## DATASET RECORDS

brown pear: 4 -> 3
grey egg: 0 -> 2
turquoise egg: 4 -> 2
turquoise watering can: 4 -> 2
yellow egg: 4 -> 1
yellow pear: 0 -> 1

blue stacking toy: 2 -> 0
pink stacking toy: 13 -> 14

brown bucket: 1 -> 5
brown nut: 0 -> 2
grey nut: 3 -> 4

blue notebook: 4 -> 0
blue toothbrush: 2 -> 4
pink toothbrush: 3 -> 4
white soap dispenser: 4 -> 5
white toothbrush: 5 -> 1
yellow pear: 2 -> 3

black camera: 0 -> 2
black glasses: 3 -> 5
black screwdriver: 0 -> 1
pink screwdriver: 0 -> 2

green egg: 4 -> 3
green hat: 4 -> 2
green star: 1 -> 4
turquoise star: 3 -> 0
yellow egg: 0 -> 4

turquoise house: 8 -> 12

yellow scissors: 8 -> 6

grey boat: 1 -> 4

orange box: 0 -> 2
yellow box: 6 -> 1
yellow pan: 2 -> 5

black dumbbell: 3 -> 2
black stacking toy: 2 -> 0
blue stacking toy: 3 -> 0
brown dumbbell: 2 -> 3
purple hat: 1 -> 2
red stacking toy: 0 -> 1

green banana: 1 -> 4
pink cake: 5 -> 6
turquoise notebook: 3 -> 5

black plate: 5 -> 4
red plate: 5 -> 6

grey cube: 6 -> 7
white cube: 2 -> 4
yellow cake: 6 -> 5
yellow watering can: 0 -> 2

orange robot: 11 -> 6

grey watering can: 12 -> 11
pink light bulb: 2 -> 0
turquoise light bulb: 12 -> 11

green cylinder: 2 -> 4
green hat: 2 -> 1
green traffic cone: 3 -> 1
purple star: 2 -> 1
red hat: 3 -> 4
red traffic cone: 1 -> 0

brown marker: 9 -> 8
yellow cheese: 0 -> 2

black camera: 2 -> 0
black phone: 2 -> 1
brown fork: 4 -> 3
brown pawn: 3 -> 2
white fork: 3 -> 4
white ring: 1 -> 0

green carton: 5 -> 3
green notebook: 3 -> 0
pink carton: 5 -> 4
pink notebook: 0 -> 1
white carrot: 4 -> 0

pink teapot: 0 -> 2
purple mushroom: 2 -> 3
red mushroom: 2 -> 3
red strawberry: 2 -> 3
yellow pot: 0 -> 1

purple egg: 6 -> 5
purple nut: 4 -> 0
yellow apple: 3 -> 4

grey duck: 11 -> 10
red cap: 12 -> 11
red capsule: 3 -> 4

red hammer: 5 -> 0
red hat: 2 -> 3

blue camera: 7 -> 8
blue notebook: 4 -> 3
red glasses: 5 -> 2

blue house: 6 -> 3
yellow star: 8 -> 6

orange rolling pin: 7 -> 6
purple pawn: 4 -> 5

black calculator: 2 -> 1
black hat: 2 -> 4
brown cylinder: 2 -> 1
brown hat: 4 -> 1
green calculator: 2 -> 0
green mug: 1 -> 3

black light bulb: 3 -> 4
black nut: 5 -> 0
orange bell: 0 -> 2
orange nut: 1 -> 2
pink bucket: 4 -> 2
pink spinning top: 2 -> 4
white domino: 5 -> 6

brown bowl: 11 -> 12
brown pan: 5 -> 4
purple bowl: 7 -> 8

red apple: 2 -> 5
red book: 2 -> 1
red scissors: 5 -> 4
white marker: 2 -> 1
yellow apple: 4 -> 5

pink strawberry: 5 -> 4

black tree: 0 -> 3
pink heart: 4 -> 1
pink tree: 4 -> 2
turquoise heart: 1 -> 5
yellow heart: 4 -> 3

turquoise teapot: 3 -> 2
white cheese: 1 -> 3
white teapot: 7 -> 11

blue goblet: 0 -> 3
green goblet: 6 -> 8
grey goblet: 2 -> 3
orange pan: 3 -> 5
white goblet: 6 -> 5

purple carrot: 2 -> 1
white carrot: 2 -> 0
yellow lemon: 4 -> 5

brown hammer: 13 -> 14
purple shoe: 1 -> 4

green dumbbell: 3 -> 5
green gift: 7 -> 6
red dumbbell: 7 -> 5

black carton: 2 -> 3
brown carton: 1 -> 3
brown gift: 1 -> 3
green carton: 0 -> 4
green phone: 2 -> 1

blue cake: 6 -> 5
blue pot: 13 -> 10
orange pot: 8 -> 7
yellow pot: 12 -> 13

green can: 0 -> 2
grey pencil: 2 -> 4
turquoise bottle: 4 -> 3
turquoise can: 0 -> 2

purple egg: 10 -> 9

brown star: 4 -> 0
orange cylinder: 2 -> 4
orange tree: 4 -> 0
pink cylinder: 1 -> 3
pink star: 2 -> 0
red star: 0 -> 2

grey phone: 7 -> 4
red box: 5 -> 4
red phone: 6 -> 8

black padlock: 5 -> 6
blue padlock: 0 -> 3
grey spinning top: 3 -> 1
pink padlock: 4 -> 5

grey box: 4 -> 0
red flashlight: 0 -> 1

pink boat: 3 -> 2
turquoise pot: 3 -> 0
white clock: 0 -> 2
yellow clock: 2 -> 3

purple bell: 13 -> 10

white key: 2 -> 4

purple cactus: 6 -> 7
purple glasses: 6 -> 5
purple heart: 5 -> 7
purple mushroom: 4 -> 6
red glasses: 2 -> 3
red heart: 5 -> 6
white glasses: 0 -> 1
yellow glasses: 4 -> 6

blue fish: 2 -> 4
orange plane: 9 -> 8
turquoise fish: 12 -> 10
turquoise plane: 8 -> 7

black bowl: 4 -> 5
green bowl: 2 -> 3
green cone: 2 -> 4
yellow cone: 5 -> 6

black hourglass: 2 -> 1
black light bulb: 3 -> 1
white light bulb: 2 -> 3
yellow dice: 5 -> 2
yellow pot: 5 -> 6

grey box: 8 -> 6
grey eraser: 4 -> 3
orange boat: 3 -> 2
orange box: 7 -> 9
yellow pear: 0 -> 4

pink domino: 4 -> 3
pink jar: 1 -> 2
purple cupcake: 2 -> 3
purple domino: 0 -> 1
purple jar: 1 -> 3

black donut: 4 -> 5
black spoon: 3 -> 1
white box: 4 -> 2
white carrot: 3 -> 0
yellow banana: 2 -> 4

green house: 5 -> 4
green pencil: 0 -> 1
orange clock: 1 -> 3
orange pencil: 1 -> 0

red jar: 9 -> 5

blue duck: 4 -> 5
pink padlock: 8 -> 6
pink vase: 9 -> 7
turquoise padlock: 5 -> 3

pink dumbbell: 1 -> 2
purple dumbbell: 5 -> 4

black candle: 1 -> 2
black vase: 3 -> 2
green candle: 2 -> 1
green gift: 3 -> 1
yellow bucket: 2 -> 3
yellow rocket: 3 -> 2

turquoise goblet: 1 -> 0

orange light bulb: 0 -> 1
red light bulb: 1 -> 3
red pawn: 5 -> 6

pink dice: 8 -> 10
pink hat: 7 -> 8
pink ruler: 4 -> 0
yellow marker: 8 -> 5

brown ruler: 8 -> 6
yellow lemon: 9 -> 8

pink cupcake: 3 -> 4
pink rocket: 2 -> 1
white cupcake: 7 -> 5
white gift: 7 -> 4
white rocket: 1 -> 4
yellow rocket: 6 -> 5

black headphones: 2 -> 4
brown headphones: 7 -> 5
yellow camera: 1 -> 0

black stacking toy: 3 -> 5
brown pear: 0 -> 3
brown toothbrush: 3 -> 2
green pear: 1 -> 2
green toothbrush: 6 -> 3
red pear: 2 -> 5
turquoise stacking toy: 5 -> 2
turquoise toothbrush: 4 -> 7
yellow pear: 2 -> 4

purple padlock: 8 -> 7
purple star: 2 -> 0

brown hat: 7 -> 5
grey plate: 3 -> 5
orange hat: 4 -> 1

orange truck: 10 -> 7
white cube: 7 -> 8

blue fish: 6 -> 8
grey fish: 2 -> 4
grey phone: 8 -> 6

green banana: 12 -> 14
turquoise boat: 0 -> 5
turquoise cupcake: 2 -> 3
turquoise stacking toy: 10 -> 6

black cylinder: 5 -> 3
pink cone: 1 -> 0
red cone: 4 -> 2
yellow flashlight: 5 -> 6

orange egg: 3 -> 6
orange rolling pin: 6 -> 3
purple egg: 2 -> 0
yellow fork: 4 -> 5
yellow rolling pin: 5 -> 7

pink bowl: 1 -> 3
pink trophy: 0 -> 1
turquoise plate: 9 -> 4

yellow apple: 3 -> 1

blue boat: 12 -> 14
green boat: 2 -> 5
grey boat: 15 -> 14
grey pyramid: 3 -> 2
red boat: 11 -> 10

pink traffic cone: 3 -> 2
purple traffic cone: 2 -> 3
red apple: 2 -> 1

## WHAT IS BEING ASKED
Each line in the entries above, starting at the line with "blue fish: 2 -> 4" and ending at the line with "orange box: 7 -> 9", is to be printed exactly, and only those lines.

## SOLUTION TO THIS PROBLEM
blue fish: 2 -> 4
orange plane: 9 -> 8
turquoise fish: 12 -> 10
turquoise plane: 8 -> 7

black bowl: 4 -> 5
green bowl: 2 -> 3
green cone: 2 -> 4
yellow cone: 5 -> 6

black hourglass: 2 -> 1
black light bulb: 3 -> 1
white light bulb: 2 -> 3
yellow dice: 5 -> 2
yellow pot: 5 -> 6

grey box: 8 -> 6
grey eraser: 4 -> 3
orange boat: 3 -> 2
orange box: 7 -> 9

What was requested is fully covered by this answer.